*Records shown:*
————

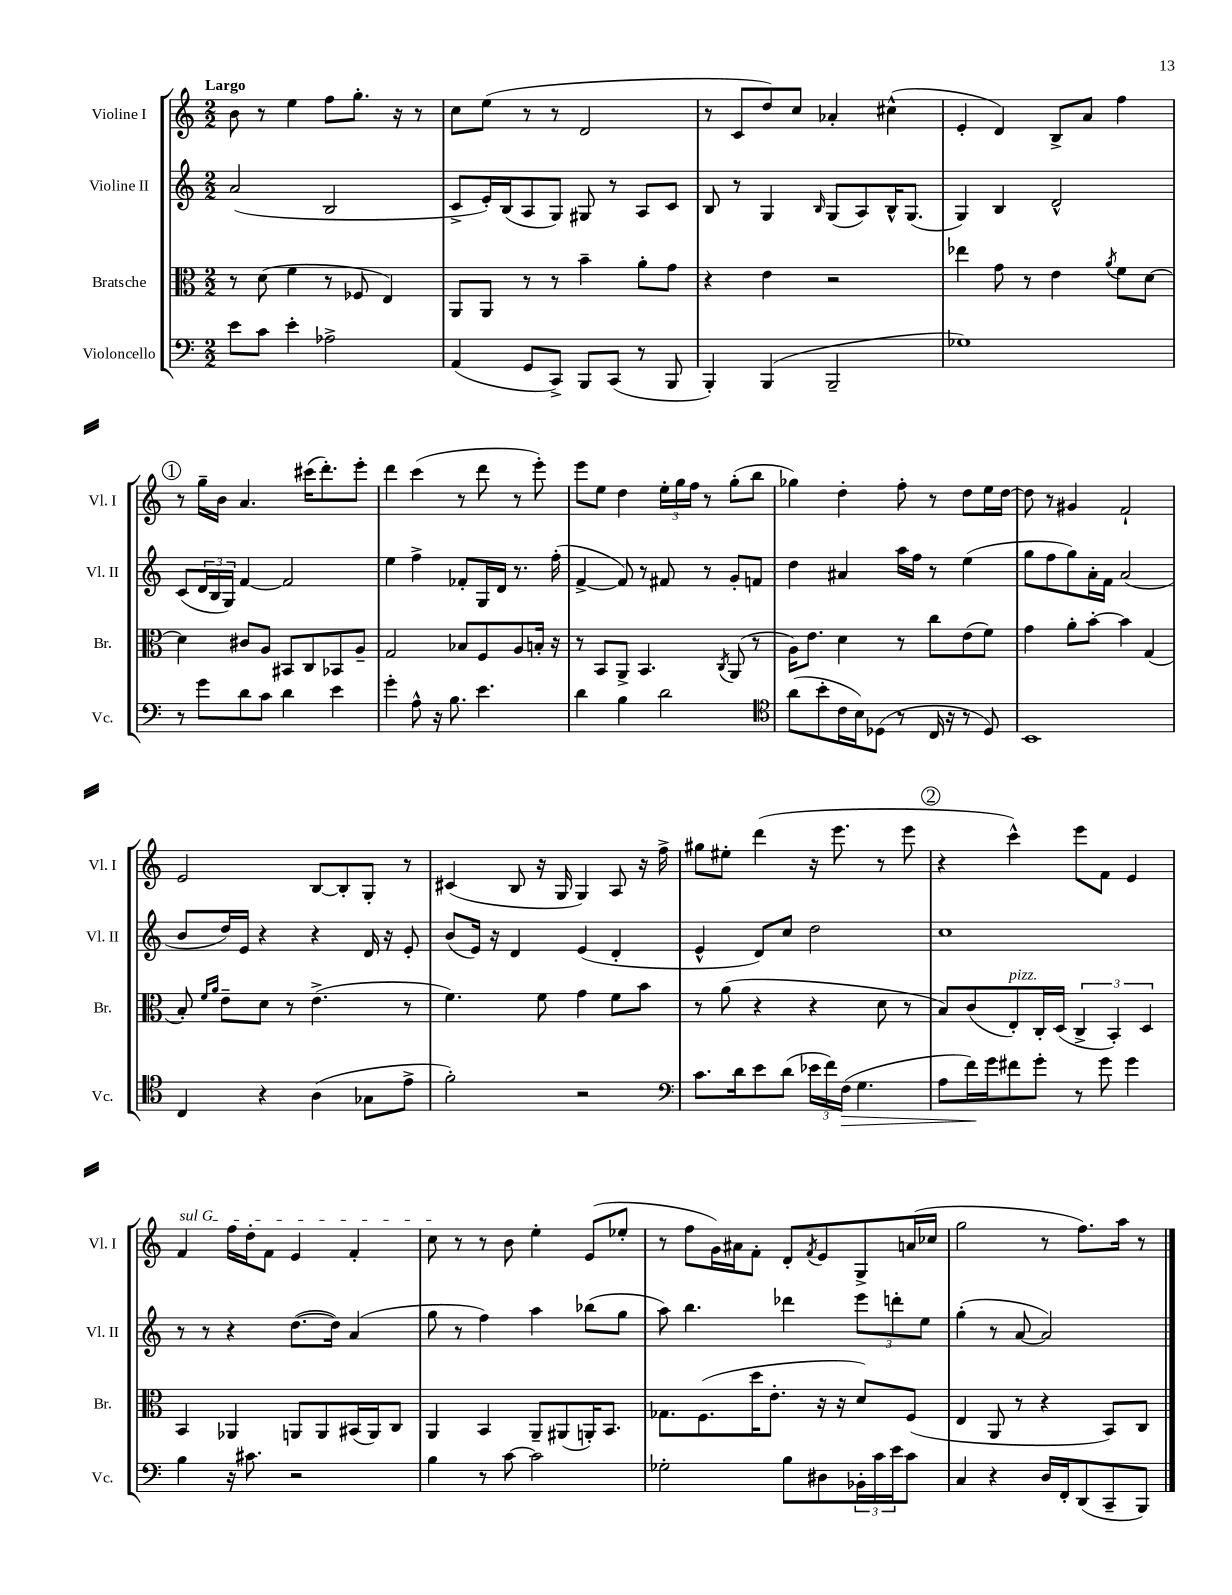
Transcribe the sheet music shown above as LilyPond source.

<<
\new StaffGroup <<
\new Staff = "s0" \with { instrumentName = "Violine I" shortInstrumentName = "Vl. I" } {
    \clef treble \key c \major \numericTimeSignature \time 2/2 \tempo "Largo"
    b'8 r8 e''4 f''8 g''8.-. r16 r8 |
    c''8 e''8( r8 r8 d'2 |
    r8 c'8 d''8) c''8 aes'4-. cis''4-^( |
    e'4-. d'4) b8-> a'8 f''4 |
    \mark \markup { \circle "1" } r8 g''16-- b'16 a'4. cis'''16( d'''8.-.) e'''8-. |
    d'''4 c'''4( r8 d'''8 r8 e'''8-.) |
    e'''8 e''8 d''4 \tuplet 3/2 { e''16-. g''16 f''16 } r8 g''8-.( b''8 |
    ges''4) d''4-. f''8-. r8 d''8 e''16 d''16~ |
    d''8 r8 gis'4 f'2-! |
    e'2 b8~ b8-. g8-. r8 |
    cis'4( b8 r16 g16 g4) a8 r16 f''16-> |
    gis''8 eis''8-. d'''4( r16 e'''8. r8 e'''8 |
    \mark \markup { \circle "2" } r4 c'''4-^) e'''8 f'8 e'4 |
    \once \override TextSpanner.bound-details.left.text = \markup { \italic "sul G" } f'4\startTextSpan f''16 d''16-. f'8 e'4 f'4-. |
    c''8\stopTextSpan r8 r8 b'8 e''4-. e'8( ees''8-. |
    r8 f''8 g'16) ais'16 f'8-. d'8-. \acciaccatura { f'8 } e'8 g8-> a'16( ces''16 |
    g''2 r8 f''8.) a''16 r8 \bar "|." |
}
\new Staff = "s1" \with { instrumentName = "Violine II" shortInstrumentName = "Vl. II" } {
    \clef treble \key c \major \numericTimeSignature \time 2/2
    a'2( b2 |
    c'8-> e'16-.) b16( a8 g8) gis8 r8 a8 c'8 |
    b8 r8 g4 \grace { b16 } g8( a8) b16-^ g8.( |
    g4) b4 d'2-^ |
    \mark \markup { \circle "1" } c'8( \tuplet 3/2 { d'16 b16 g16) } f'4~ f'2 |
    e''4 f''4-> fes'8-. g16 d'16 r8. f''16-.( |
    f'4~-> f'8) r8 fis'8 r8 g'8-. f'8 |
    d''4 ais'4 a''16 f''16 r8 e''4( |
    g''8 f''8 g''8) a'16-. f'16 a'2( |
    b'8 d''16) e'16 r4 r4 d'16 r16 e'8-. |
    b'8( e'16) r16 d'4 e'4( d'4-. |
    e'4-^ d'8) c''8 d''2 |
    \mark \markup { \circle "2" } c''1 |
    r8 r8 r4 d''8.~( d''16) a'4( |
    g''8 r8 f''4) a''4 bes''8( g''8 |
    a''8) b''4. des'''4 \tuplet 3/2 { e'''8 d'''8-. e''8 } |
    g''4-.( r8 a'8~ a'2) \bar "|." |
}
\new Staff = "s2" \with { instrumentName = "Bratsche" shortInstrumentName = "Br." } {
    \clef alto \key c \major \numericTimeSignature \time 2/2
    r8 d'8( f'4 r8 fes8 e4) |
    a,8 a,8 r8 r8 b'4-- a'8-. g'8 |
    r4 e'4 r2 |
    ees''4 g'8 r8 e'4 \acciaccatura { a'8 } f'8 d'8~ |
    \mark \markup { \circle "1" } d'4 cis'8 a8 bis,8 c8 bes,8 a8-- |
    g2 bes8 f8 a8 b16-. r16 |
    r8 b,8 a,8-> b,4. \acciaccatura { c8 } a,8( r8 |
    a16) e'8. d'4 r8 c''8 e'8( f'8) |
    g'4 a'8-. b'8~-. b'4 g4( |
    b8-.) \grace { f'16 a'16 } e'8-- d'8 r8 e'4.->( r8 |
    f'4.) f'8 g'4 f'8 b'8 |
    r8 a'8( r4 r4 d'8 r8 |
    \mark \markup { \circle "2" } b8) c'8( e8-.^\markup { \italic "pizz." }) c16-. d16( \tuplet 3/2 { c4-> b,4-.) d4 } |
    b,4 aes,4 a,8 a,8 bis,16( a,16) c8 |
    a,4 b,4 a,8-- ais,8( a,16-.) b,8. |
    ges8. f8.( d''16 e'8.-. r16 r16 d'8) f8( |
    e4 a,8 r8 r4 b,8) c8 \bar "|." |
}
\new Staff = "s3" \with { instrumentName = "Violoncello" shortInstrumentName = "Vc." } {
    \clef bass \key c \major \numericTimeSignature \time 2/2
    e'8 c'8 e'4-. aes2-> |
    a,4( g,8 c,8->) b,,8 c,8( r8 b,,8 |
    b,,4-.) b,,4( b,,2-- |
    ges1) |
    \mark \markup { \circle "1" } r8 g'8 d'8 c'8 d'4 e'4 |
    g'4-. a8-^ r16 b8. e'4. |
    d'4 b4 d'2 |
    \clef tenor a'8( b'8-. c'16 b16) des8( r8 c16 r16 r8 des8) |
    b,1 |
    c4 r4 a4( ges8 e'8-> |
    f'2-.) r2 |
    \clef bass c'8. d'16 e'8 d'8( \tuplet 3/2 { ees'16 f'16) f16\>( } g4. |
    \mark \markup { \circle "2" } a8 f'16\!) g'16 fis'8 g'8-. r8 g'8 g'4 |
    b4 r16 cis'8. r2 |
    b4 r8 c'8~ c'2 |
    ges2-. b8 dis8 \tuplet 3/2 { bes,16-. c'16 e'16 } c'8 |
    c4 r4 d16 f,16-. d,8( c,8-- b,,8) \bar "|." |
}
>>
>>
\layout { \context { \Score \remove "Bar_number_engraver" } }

————

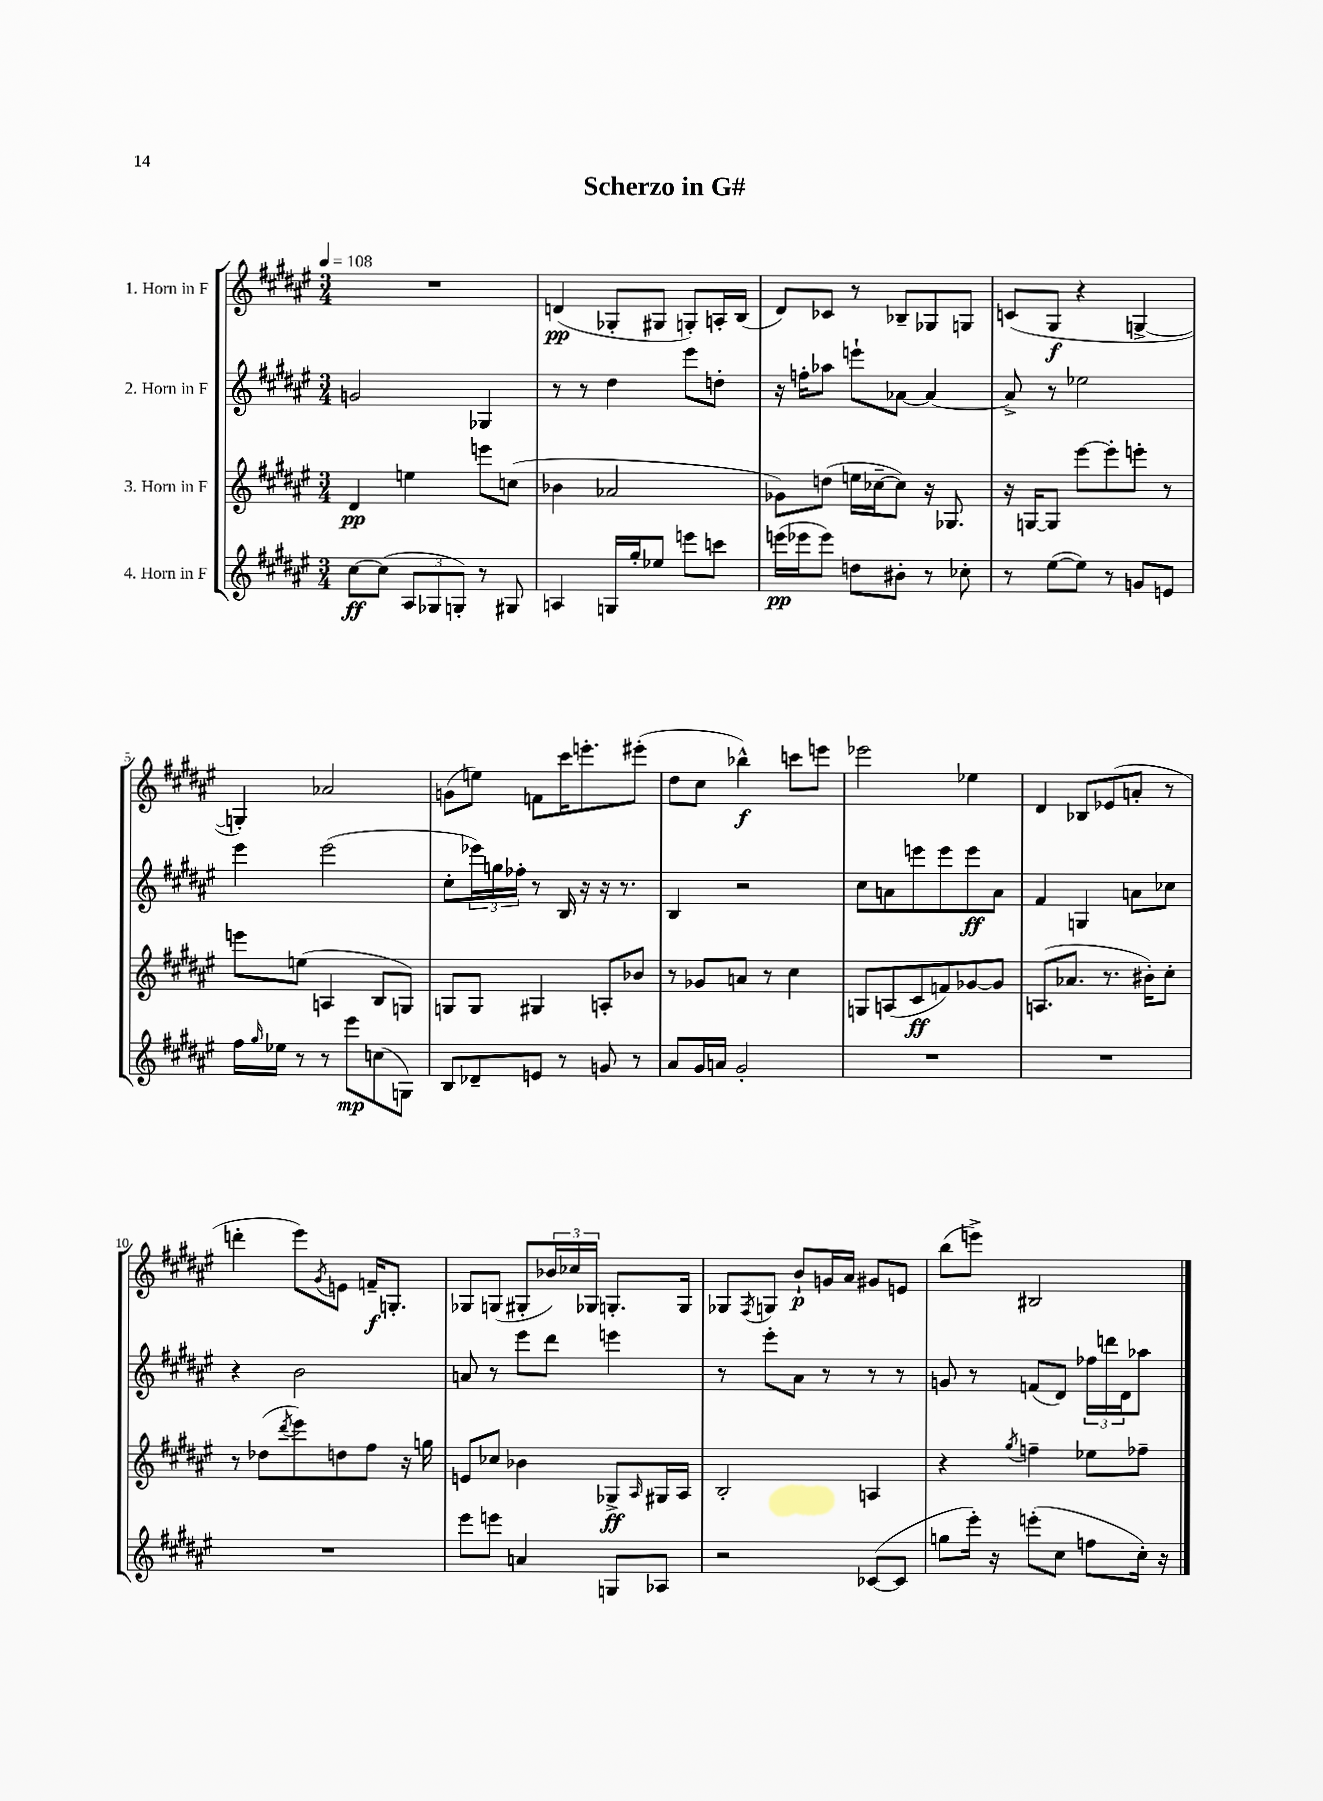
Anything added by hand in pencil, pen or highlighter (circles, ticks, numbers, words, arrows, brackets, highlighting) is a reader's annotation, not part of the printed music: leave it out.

————

Change "Largo" to "Adagio" in the stretch from the line containing "Transcribe the sheet" through the line containing "e'''8 e''8 d''4", and give back only those lines with nothing else altered.

Transcribe the sheet music shown above as LilyPond source.

<<
\new StaffGroup <<
\new Staff = "s0" \with { instrumentName = "Violine I" shortInstrumentName = "Vl. I" } {
    \clef treble \key c \major \numericTimeSignature \time 2/2 \tempo "Adagio"
    b'8 r8 e''4 f''8 g''8.-. r16 r8 |
    c''8 e''8( r8 r8 d'2 |
    r8 c'8 d''8) c''8 aes'4-. cis''4-^( |
    e'4-. d'4) b8-> a'8 f''4 |
    \mark \markup { \circle "1" } r8 g''16-- b'16 a'4. cis'''16( d'''8.-.) e'''8-. |
    d'''4 c'''4( r8 d'''8 r8 e'''8-.) |
    e'''8 e''8 d''4 \tuplet 3/2 { e''16-. g''16 f''16 } r8 g''8-.( b''8 |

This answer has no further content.